#### Extracted entries
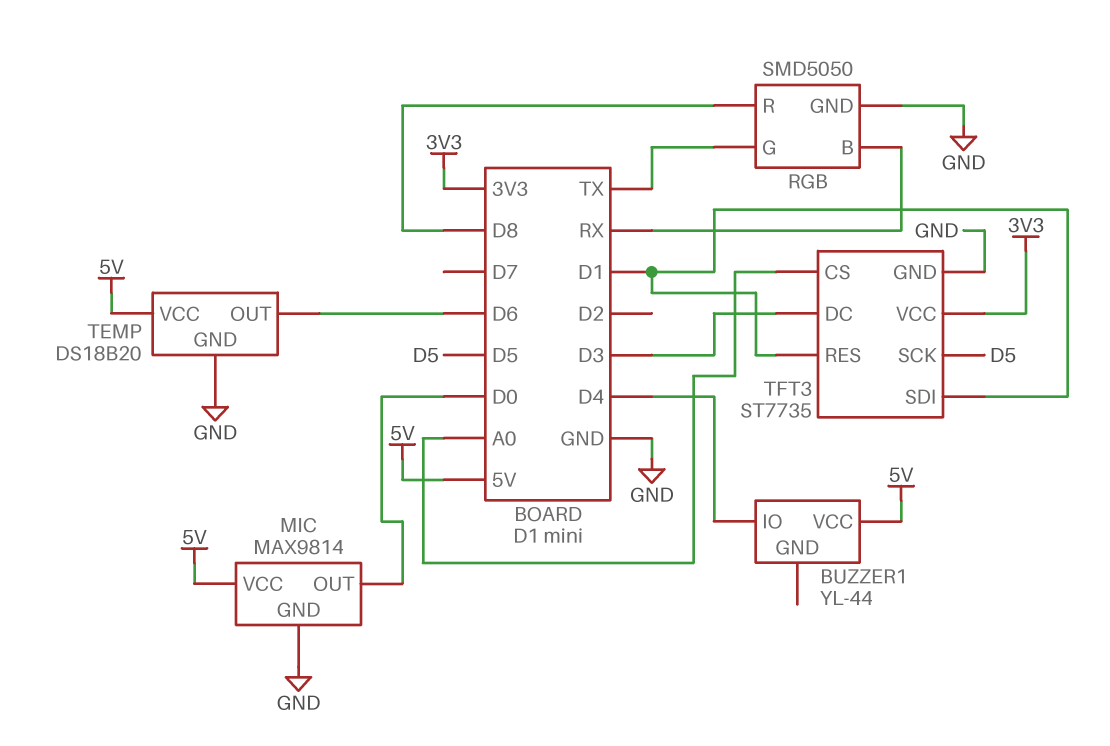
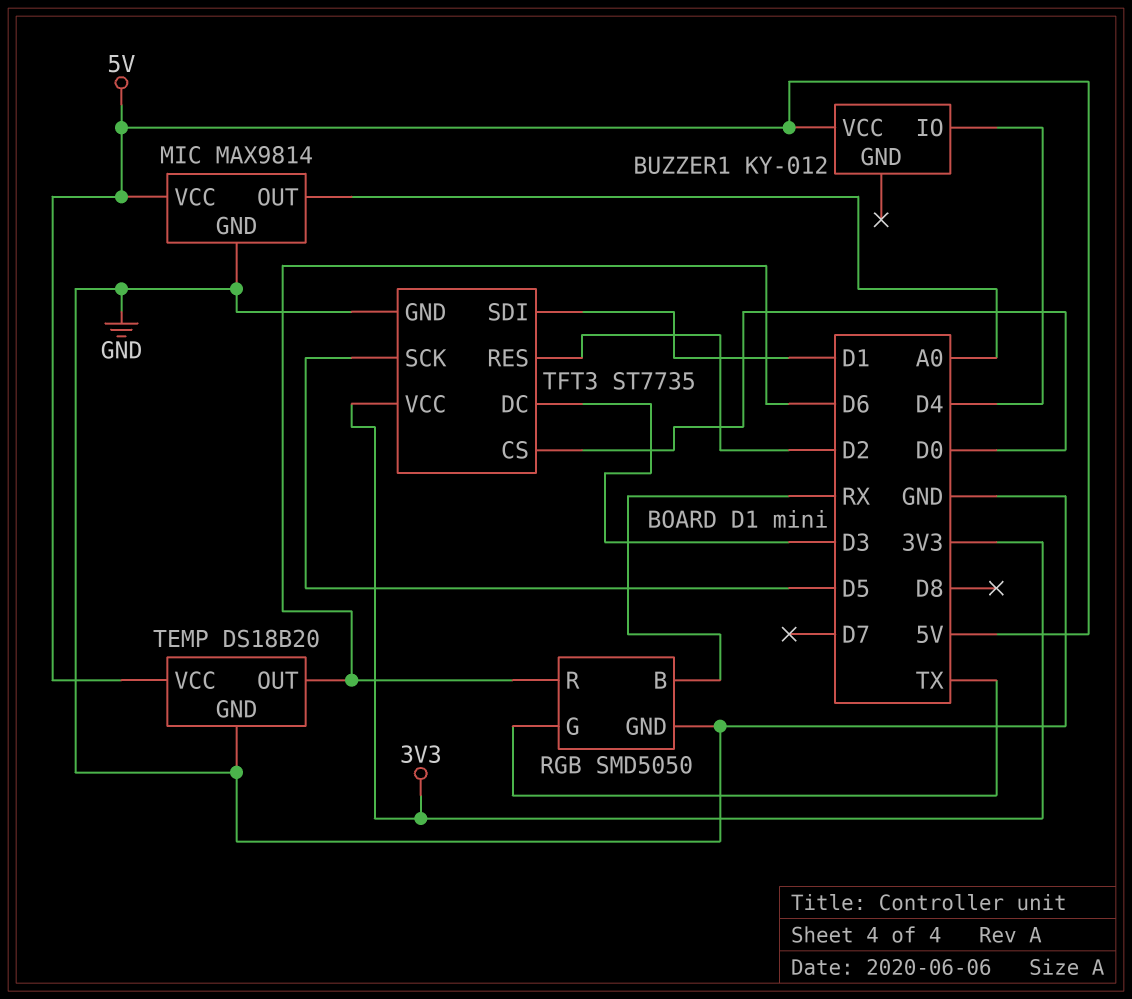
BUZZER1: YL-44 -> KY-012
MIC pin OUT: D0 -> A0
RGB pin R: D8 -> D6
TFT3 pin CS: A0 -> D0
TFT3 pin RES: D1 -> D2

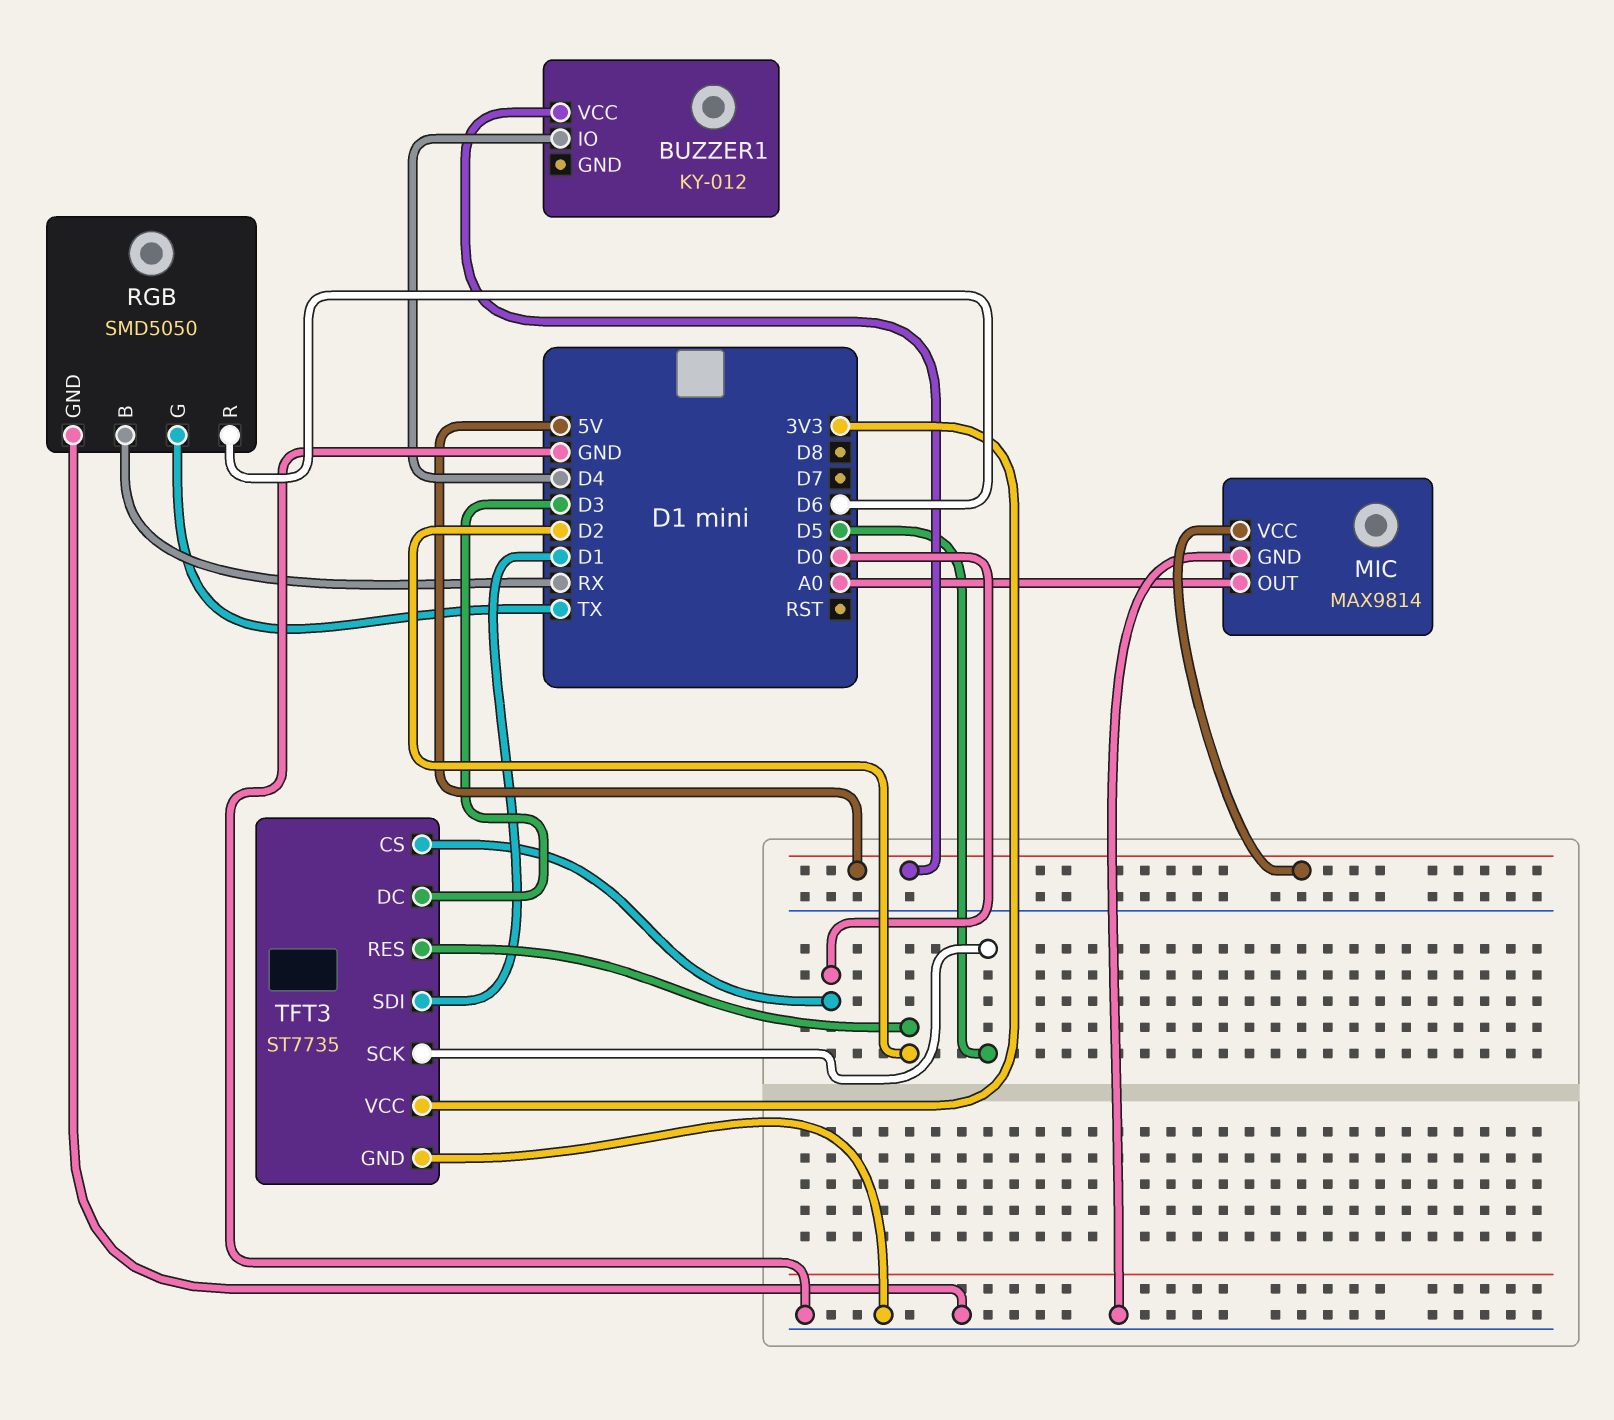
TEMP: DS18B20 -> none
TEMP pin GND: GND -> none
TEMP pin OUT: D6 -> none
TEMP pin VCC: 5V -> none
* * *
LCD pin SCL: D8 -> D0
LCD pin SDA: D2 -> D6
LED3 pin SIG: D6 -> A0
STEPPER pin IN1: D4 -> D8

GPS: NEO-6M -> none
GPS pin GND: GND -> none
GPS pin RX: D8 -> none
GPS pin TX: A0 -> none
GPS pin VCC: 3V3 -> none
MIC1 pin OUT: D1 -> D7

#### What is required
Copy every line where the word "none" is present in the entries above.

#### Solution for this exercise
TEMP: DS18B20 -> none
TEMP pin GND: GND -> none
TEMP pin OUT: D6 -> none
TEMP pin VCC: 5V -> none
GPS: NEO-6M -> none
GPS pin GND: GND -> none
GPS pin RX: D8 -> none
GPS pin TX: A0 -> none
GPS pin VCC: 3V3 -> none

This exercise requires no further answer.